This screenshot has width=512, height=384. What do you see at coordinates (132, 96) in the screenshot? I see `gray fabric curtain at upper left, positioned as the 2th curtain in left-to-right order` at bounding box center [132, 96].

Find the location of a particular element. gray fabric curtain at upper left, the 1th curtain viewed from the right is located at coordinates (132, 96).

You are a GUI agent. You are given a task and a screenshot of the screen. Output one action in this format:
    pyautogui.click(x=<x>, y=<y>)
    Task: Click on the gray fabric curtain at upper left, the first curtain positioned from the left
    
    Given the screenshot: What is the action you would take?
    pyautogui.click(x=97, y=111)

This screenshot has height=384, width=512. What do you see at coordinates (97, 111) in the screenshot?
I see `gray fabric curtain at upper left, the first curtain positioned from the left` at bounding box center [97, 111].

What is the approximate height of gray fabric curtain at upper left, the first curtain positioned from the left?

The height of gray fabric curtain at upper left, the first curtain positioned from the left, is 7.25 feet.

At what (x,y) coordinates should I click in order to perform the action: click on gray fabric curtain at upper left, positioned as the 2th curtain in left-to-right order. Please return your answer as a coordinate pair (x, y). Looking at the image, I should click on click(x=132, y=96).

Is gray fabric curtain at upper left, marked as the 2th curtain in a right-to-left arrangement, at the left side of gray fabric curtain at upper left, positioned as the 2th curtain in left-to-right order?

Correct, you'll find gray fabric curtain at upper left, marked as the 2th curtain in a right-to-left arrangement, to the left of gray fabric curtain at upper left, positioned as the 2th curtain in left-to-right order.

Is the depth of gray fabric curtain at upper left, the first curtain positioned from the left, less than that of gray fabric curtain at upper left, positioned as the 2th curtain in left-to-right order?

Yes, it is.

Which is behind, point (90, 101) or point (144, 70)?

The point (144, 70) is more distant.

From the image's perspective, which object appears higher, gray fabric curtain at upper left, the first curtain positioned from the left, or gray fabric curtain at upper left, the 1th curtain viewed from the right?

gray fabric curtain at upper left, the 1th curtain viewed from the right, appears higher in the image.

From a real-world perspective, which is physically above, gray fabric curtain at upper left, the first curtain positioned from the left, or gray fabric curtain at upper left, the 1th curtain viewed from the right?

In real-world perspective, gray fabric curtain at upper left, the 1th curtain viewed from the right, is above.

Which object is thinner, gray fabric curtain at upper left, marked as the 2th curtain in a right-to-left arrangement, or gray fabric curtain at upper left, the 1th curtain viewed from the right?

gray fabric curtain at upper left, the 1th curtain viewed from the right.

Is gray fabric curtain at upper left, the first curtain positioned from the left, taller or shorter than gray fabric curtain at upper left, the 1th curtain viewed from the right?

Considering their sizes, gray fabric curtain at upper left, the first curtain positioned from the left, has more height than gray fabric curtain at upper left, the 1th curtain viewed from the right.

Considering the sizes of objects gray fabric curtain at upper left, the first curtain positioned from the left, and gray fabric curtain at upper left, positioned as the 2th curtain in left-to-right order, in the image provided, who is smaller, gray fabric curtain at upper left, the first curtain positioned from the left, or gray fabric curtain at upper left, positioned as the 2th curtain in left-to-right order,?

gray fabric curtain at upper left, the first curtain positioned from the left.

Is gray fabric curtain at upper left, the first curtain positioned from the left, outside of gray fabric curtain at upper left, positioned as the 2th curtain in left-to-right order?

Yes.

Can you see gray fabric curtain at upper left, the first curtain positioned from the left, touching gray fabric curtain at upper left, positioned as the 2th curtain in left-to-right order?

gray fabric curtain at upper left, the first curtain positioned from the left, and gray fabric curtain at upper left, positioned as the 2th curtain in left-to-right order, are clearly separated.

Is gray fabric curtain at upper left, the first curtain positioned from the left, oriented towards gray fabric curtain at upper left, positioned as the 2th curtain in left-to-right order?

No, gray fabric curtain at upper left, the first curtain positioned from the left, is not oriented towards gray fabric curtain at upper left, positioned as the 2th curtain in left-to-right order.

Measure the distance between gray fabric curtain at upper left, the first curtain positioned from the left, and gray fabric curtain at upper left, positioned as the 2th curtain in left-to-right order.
***
WORK REQUEST » Return every entry above, copied line for line with no changes.

SOLUTION »
This screenshot has width=512, height=384. What do you see at coordinates (132, 96) in the screenshot? I see `gray fabric curtain at upper left, positioned as the 2th curtain in left-to-right order` at bounding box center [132, 96].

Find the location of a particular element. gray fabric curtain at upper left, the 1th curtain viewed from the right is located at coordinates (132, 96).

You are a GUI agent. You are given a task and a screenshot of the screen. Output one action in this format:
    pyautogui.click(x=<x>, y=<y>)
    Task: Click on the gray fabric curtain at upper left, the first curtain positioned from the left
    
    Given the screenshot: What is the action you would take?
    pyautogui.click(x=97, y=111)

This screenshot has height=384, width=512. What do you see at coordinates (97, 111) in the screenshot?
I see `gray fabric curtain at upper left, the first curtain positioned from the left` at bounding box center [97, 111].

What is the approximate height of gray fabric curtain at upper left, the first curtain positioned from the left?

The height of gray fabric curtain at upper left, the first curtain positioned from the left, is 7.25 feet.

At what (x,y) coordinates should I click in order to perform the action: click on gray fabric curtain at upper left, positioned as the 2th curtain in left-to-right order. Please return your answer as a coordinate pair (x, y). Looking at the image, I should click on click(x=132, y=96).

Is gray fabric curtain at upper left, marked as the 2th curtain in a right-to-left arrangement, at the left side of gray fabric curtain at upper left, positioned as the 2th curtain in left-to-right order?

Correct, you'll find gray fabric curtain at upper left, marked as the 2th curtain in a right-to-left arrangement, to the left of gray fabric curtain at upper left, positioned as the 2th curtain in left-to-right order.

Is the depth of gray fabric curtain at upper left, the first curtain positioned from the left, less than that of gray fabric curtain at upper left, positioned as the 2th curtain in left-to-right order?

Yes, it is.

Which is behind, point (90, 101) or point (144, 70)?

The point (144, 70) is more distant.

From the image's perspective, which object appears higher, gray fabric curtain at upper left, the first curtain positioned from the left, or gray fabric curtain at upper left, the 1th curtain viewed from the right?

gray fabric curtain at upper left, the 1th curtain viewed from the right, appears higher in the image.

From a real-world perspective, which is physically above, gray fabric curtain at upper left, the first curtain positioned from the left, or gray fabric curtain at upper left, the 1th curtain viewed from the right?

In real-world perspective, gray fabric curtain at upper left, the 1th curtain viewed from the right, is above.

Which object is thinner, gray fabric curtain at upper left, marked as the 2th curtain in a right-to-left arrangement, or gray fabric curtain at upper left, the 1th curtain viewed from the right?

gray fabric curtain at upper left, the 1th curtain viewed from the right.

Is gray fabric curtain at upper left, the first curtain positioned from the left, taller or shorter than gray fabric curtain at upper left, the 1th curtain viewed from the right?

Considering their sizes, gray fabric curtain at upper left, the first curtain positioned from the left, has more height than gray fabric curtain at upper left, the 1th curtain viewed from the right.

Considering the sizes of objects gray fabric curtain at upper left, the first curtain positioned from the left, and gray fabric curtain at upper left, positioned as the 2th curtain in left-to-right order, in the image provided, who is smaller, gray fabric curtain at upper left, the first curtain positioned from the left, or gray fabric curtain at upper left, positioned as the 2th curtain in left-to-right order,?

gray fabric curtain at upper left, the first curtain positioned from the left.

Is gray fabric curtain at upper left, the first curtain positioned from the left, outside of gray fabric curtain at upper left, positioned as the 2th curtain in left-to-right order?

Yes.

Can you see gray fabric curtain at upper left, the first curtain positioned from the left, touching gray fabric curtain at upper left, positioned as the 2th curtain in left-to-right order?

gray fabric curtain at upper left, the first curtain positioned from the left, and gray fabric curtain at upper left, positioned as the 2th curtain in left-to-right order, are clearly separated.

Is gray fabric curtain at upper left, the first curtain positioned from the left, oriented towards gray fabric curtain at upper left, positioned as the 2th curtain in left-to-right order?

No, gray fabric curtain at upper left, the first curtain positioned from the left, is not oriented towards gray fabric curtain at upper left, positioned as the 2th curtain in left-to-right order.

Measure the distance between gray fabric curtain at upper left, the first curtain positioned from the left, and gray fabric curtain at upper left, positioned as the 2th curtain in left-to-right order.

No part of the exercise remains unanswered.